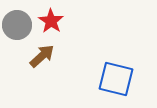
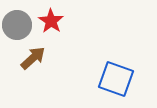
brown arrow: moved 9 px left, 2 px down
blue square: rotated 6 degrees clockwise
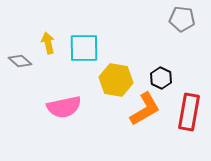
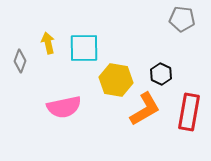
gray diamond: rotated 70 degrees clockwise
black hexagon: moved 4 px up
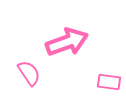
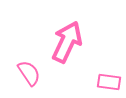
pink arrow: rotated 45 degrees counterclockwise
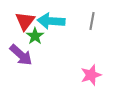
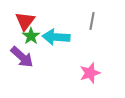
cyan arrow: moved 5 px right, 16 px down
green star: moved 4 px left
purple arrow: moved 1 px right, 2 px down
pink star: moved 1 px left, 2 px up
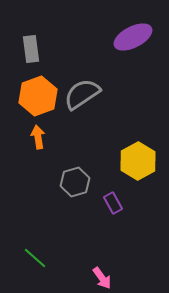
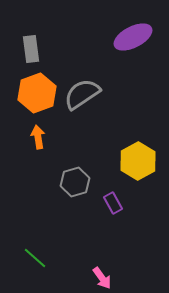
orange hexagon: moved 1 px left, 3 px up
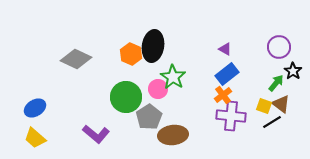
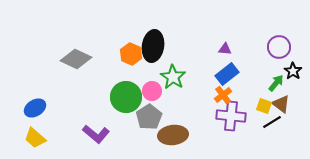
purple triangle: rotated 24 degrees counterclockwise
pink circle: moved 6 px left, 2 px down
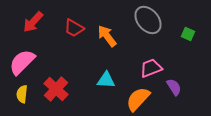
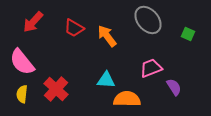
pink semicircle: rotated 84 degrees counterclockwise
orange semicircle: moved 11 px left; rotated 48 degrees clockwise
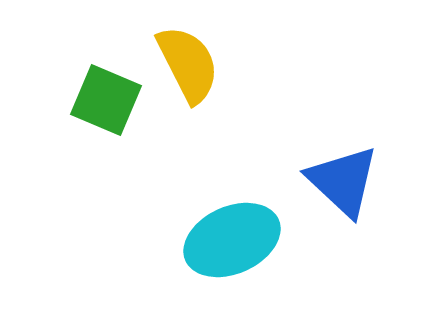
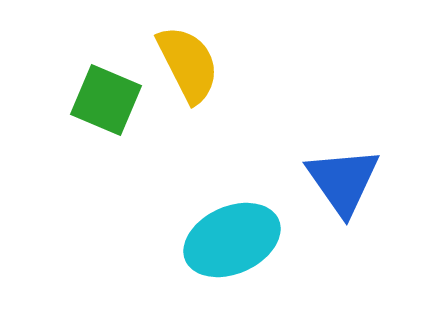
blue triangle: rotated 12 degrees clockwise
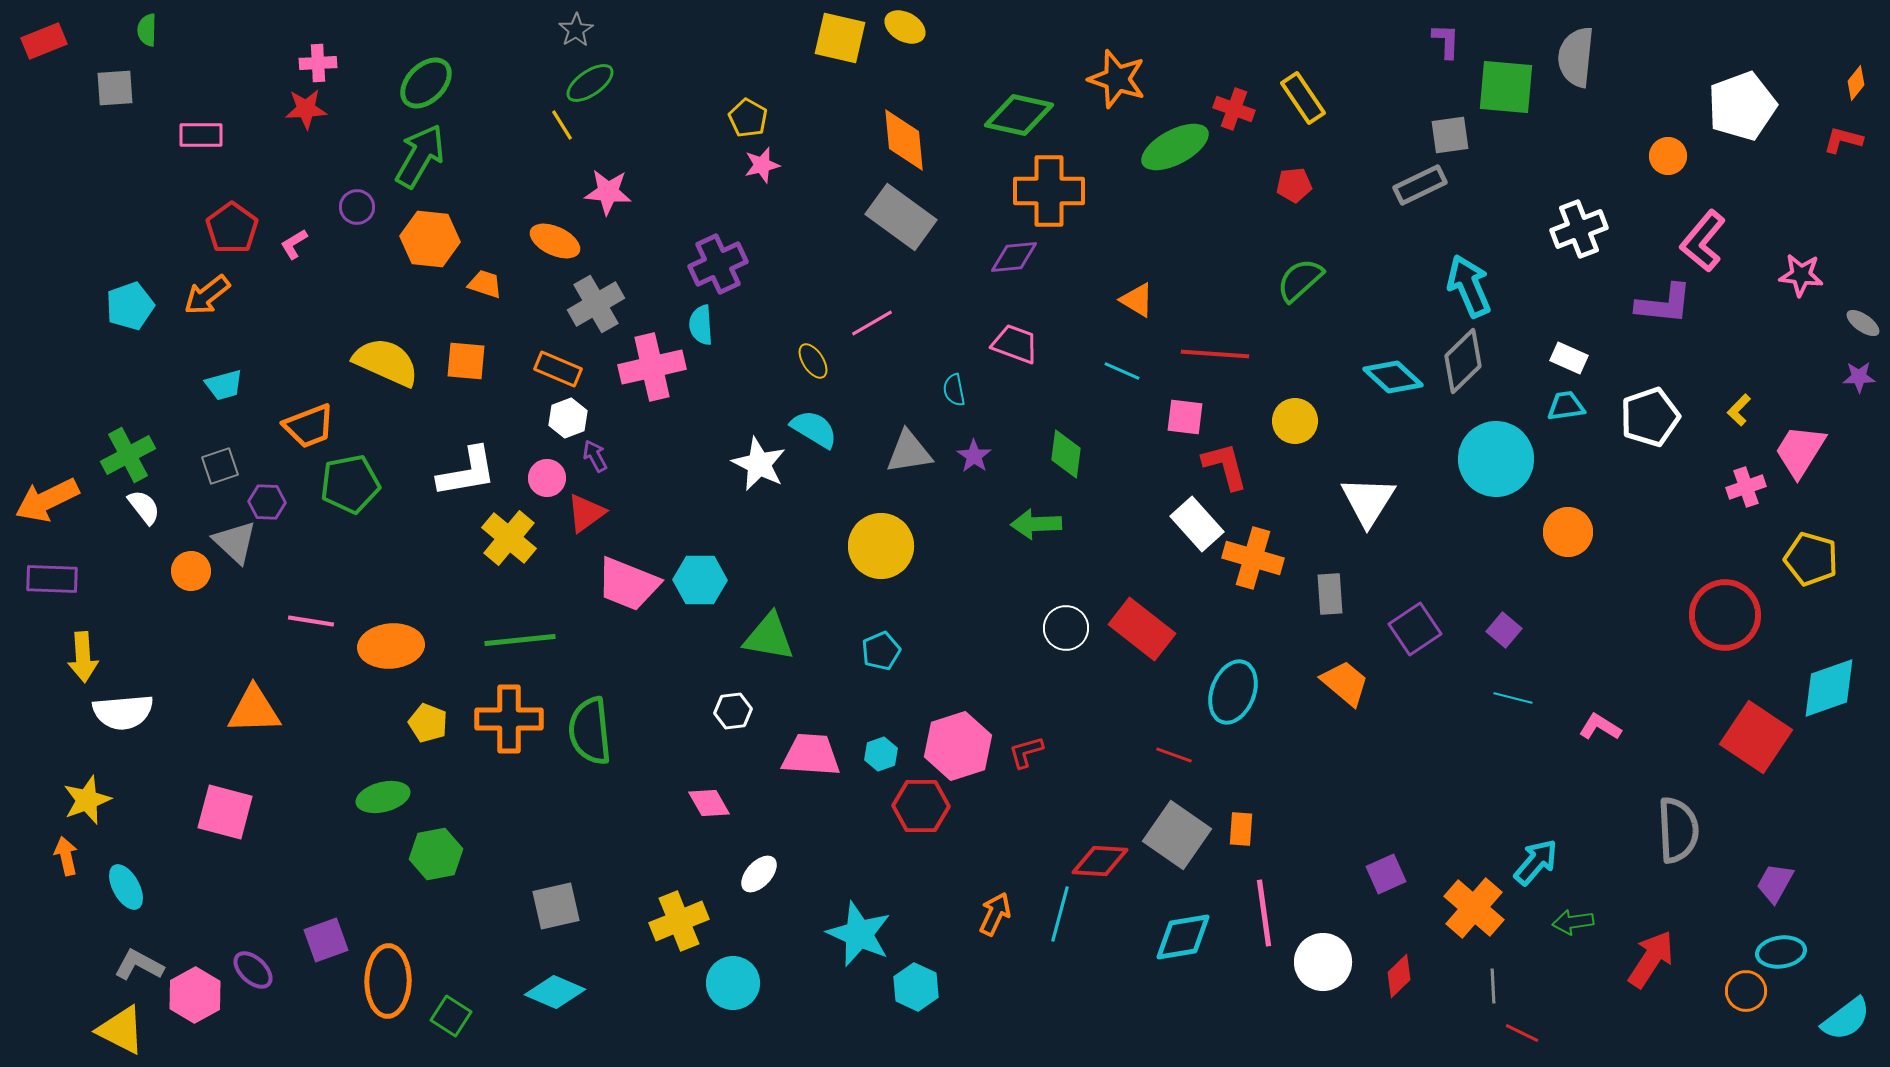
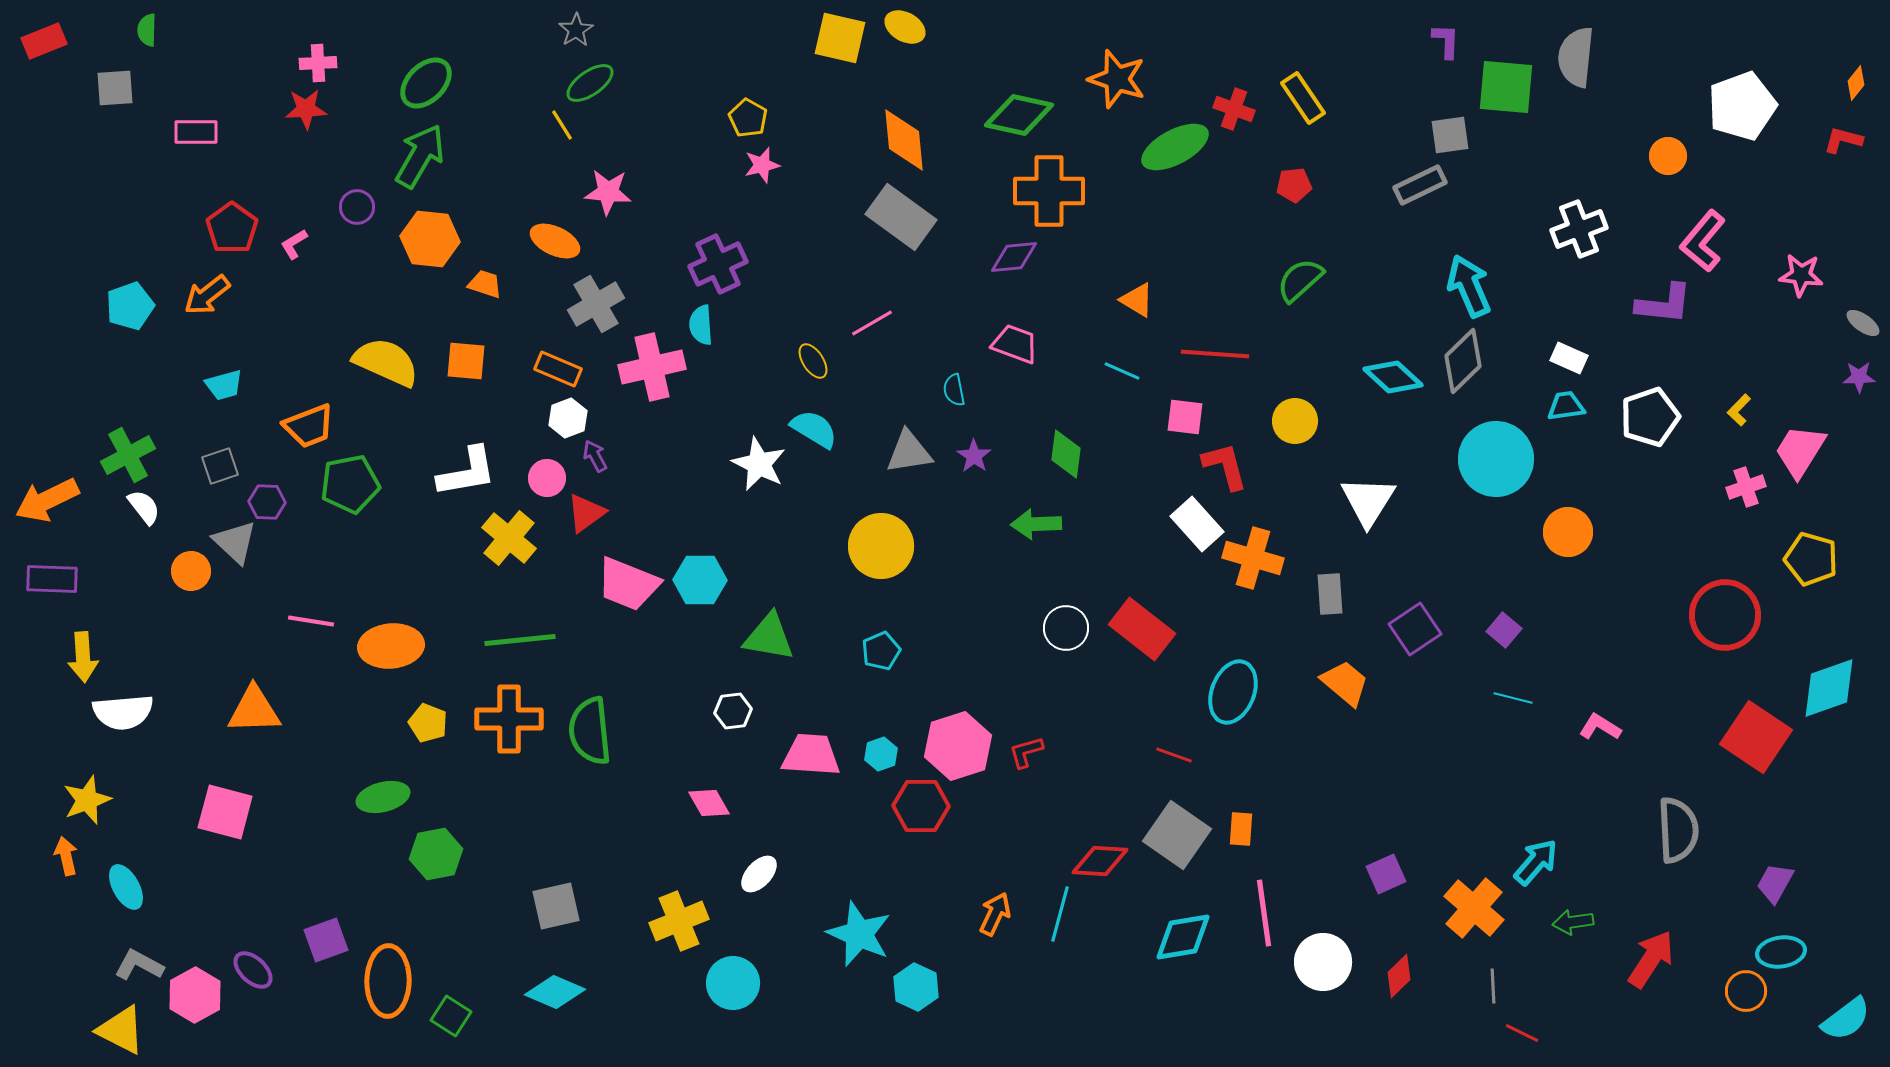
pink rectangle at (201, 135): moved 5 px left, 3 px up
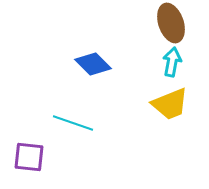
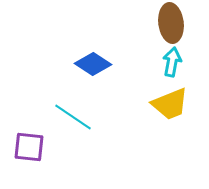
brown ellipse: rotated 12 degrees clockwise
blue diamond: rotated 12 degrees counterclockwise
cyan line: moved 6 px up; rotated 15 degrees clockwise
purple square: moved 10 px up
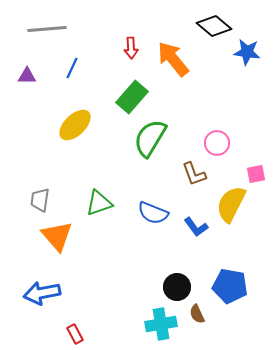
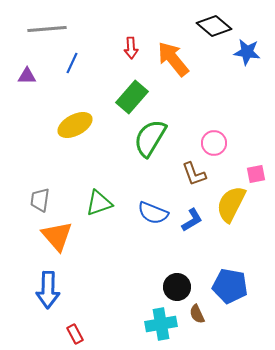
blue line: moved 5 px up
yellow ellipse: rotated 16 degrees clockwise
pink circle: moved 3 px left
blue L-shape: moved 4 px left, 7 px up; rotated 85 degrees counterclockwise
blue arrow: moved 6 px right, 3 px up; rotated 78 degrees counterclockwise
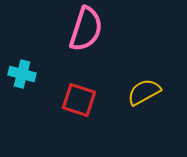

========

## Your goal:
From the line containing "green star: moved 4 px left" through the last line of the entries, both included, print each line exactly and omit any picture.

## Response:
green star: moved 4 px left
purple arrow: moved 1 px right, 2 px down
pink star: moved 1 px left, 2 px up
orange hexagon: moved 1 px left, 3 px up
purple triangle: rotated 24 degrees counterclockwise
pink circle: moved 6 px left, 2 px down
pink semicircle: rotated 84 degrees counterclockwise
orange semicircle: moved 11 px left; rotated 48 degrees clockwise
blue triangle: rotated 12 degrees clockwise
pink rectangle at (201, 135): moved 5 px left, 3 px up
brown ellipse: rotated 12 degrees clockwise
blue diamond: rotated 12 degrees counterclockwise
cyan line: moved 6 px up; rotated 15 degrees clockwise
purple square: moved 10 px up
blue line: moved 5 px up
yellow ellipse: rotated 16 degrees clockwise
pink circle: moved 3 px left
blue L-shape: moved 4 px left, 7 px up; rotated 85 degrees counterclockwise
blue arrow: moved 6 px right, 3 px up; rotated 78 degrees counterclockwise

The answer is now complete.